Exercise directions
Go through the following data and transcribe exactly the stretch of lines from the one holding "(470, 397) = (135, 424): none" to the one holding "(521, 129) = (650, 376): white", both included.

Extracted entries
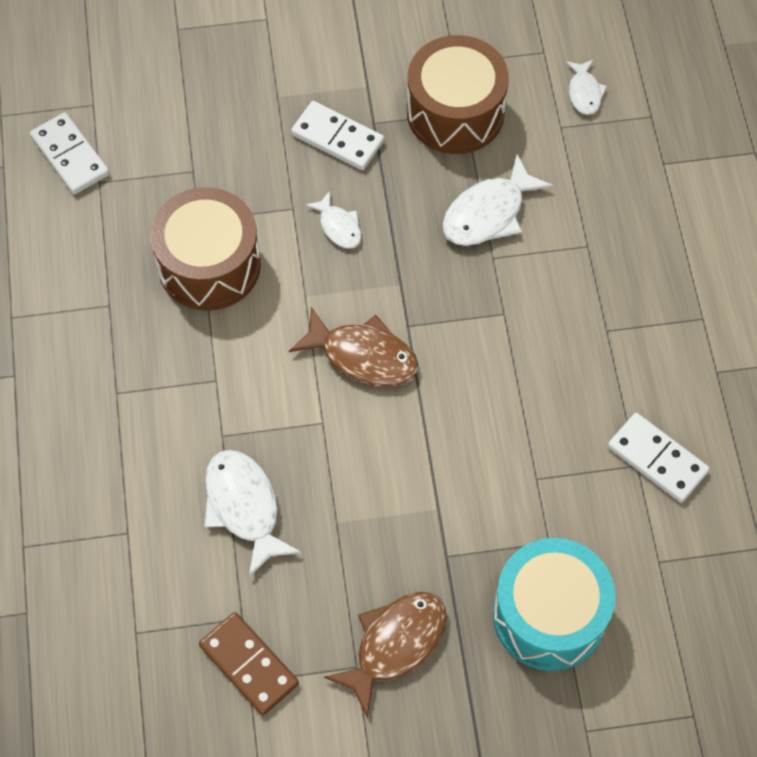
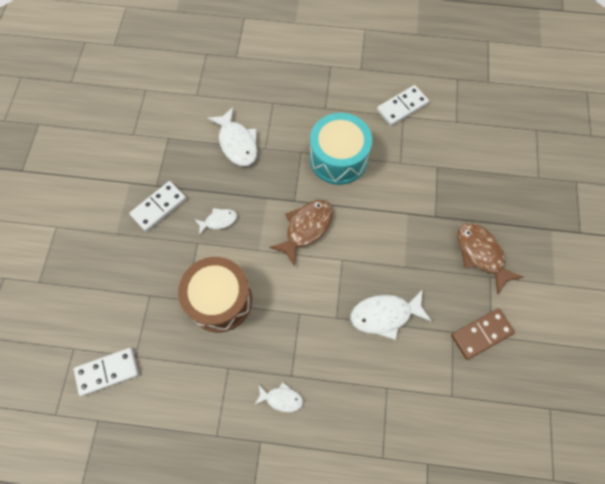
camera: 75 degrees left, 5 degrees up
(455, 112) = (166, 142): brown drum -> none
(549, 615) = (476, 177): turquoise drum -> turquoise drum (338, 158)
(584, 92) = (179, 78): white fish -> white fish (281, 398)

...

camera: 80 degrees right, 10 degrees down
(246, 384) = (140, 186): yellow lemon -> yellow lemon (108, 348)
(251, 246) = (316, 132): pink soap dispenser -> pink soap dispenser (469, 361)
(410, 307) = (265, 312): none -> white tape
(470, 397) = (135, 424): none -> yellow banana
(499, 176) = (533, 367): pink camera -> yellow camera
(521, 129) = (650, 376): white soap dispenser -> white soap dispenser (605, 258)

--

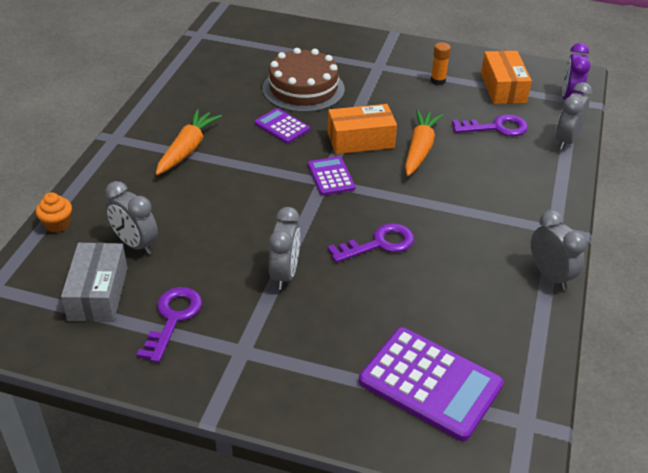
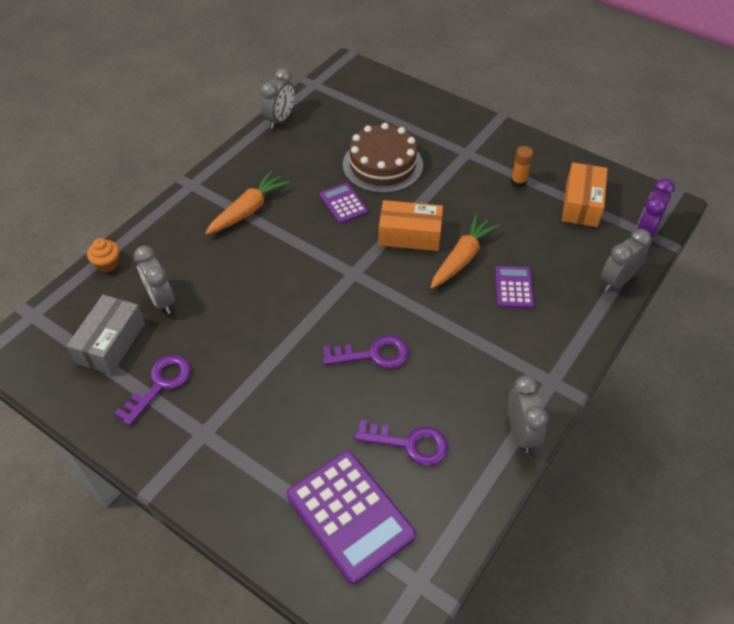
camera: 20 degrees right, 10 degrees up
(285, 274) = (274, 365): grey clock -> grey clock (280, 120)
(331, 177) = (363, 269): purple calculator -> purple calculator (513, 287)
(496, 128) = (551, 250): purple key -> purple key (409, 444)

Response below
(470, 397) = (135, 424): none -> yellow banana
(499, 176) = (533, 367): pink camera -> yellow camera
(521, 129) = (650, 376): white soap dispenser -> white soap dispenser (605, 258)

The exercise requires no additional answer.